DATA SHOWN START
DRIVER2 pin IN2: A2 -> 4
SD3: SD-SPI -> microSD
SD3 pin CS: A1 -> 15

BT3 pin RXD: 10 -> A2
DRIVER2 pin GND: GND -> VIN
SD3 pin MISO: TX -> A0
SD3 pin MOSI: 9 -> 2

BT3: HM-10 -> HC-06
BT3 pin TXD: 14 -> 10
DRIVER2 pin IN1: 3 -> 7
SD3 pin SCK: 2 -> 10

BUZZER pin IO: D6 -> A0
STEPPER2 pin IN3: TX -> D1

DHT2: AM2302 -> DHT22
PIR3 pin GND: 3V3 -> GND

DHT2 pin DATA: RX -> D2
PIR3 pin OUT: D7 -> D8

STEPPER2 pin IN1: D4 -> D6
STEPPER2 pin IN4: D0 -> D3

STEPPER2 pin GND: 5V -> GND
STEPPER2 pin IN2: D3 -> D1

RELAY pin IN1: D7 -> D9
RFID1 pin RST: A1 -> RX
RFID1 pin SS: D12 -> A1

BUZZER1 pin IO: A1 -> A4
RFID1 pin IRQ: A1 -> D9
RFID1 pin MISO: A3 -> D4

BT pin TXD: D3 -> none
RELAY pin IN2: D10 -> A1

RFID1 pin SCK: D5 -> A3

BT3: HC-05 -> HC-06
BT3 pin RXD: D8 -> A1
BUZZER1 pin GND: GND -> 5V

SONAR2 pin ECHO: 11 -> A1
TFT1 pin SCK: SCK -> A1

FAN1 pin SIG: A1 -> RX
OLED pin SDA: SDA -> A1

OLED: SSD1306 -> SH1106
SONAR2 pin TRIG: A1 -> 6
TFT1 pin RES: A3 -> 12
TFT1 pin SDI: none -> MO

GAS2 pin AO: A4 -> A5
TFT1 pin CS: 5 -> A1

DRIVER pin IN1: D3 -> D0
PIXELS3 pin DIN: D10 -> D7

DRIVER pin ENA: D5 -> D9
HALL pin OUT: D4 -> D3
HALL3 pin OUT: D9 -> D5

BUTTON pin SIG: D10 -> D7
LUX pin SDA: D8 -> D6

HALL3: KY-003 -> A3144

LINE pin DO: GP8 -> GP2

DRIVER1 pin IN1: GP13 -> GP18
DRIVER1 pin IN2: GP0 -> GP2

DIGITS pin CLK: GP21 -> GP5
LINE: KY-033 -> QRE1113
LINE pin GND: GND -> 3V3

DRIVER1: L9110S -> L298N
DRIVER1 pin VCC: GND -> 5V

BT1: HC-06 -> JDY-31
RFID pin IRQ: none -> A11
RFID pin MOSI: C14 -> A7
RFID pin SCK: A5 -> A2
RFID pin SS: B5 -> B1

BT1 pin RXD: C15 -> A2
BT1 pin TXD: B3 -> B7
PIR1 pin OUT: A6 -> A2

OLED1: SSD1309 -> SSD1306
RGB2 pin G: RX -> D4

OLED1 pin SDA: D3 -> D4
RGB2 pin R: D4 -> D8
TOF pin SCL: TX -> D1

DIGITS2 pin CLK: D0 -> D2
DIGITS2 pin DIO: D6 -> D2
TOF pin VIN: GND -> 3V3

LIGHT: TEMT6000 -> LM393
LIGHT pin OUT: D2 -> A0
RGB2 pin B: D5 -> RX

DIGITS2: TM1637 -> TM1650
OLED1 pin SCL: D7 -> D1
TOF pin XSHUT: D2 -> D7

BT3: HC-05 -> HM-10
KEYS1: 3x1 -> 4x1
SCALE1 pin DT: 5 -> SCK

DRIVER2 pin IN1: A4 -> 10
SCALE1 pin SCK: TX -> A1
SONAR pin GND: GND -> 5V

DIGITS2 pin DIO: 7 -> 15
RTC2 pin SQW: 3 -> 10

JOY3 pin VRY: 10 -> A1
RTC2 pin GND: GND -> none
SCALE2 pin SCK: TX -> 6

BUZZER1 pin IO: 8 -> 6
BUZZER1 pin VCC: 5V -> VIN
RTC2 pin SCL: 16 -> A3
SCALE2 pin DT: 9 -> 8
DATA SHOWN END
* [TRY IT] The material is to be transcribed once more, exactly and completely.

* [SOLUTION]
DRIVER2 pin IN2: A2 -> 4
SD3: SD-SPI -> microSD
SD3 pin CS: A1 -> 15

BT3 pin RXD: 10 -> A2
DRIVER2 pin GND: GND -> VIN
SD3 pin MISO: TX -> A0
SD3 pin MOSI: 9 -> 2

BT3: HM-10 -> HC-06
BT3 pin TXD: 14 -> 10
DRIVER2 pin IN1: 3 -> 7
SD3 pin SCK: 2 -> 10

BUZZER pin IO: D6 -> A0
STEPPER2 pin IN3: TX -> D1

DHT2: AM2302 -> DHT22
PIR3 pin GND: 3V3 -> GND

DHT2 pin DATA: RX -> D2
PIR3 pin OUT: D7 -> D8

STEPPER2 pin IN1: D4 -> D6
STEPPER2 pin IN4: D0 -> D3

STEPPER2 pin GND: 5V -> GND
STEPPER2 pin IN2: D3 -> D1

RELAY pin IN1: D7 -> D9
RFID1 pin RST: A1 -> RX
RFID1 pin SS: D12 -> A1

BUZZER1 pin IO: A1 -> A4
RFID1 pin IRQ: A1 -> D9
RFID1 pin MISO: A3 -> D4

BT pin TXD: D3 -> none
RELAY pin IN2: D10 -> A1

RFID1 pin SCK: D5 -> A3

BT3: HC-05 -> HC-06
BT3 pin RXD: D8 -> A1
BUZZER1 pin GND: GND -> 5V

SONAR2 pin ECHO: 11 -> A1
TFT1 pin SCK: SCK -> A1

FAN1 pin SIG: A1 -> RX
OLED pin SDA: SDA -> A1

OLED: SSD1306 -> SH1106
SONAR2 pin TRIG: A1 -> 6
TFT1 pin RES: A3 -> 12
TFT1 pin SDI: none -> MO

GAS2 pin AO: A4 -> A5
TFT1 pin CS: 5 -> A1

DRIVER pin IN1: D3 -> D0
PIXELS3 pin DIN: D10 -> D7

DRIVER pin ENA: D5 -> D9
HALL pin OUT: D4 -> D3
HALL3 pin OUT: D9 -> D5

BUTTON pin SIG: D10 -> D7
LUX pin SDA: D8 -> D6

HALL3: KY-003 -> A3144

LINE pin DO: GP8 -> GP2

DRIVER1 pin IN1: GP13 -> GP18
DRIVER1 pin IN2: GP0 -> GP2

DIGITS pin CLK: GP21 -> GP5
LINE: KY-033 -> QRE1113
LINE pin GND: GND -> 3V3

DRIVER1: L9110S -> L298N
DRIVER1 pin VCC: GND -> 5V

BT1: HC-06 -> JDY-31
RFID pin IRQ: none -> A11
RFID pin MOSI: C14 -> A7
RFID pin SCK: A5 -> A2
RFID pin SS: B5 -> B1

BT1 pin RXD: C15 -> A2
BT1 pin TXD: B3 -> B7
PIR1 pin OUT: A6 -> A2

OLED1: SSD1309 -> SSD1306
RGB2 pin G: RX -> D4

OLED1 pin SDA: D3 -> D4
RGB2 pin R: D4 -> D8
TOF pin SCL: TX -> D1

DIGITS2 pin CLK: D0 -> D2
DIGITS2 pin DIO: D6 -> D2
TOF pin VIN: GND -> 3V3

LIGHT: TEMT6000 -> LM393
LIGHT pin OUT: D2 -> A0
RGB2 pin B: D5 -> RX

DIGITS2: TM1637 -> TM1650
OLED1 pin SCL: D7 -> D1
TOF pin XSHUT: D2 -> D7

BT3: HC-05 -> HM-10
KEYS1: 3x1 -> 4x1
SCALE1 pin DT: 5 -> SCK

DRIVER2 pin IN1: A4 -> 10
SCALE1 pin SCK: TX -> A1
SONAR pin GND: GND -> 5V

DIGITS2 pin DIO: 7 -> 15
RTC2 pin SQW: 3 -> 10

JOY3 pin VRY: 10 -> A1
RTC2 pin GND: GND -> none
SCALE2 pin SCK: TX -> 6

BUZZER1 pin IO: 8 -> 6
BUZZER1 pin VCC: 5V -> VIN
RTC2 pin SCL: 16 -> A3
SCALE2 pin DT: 9 -> 8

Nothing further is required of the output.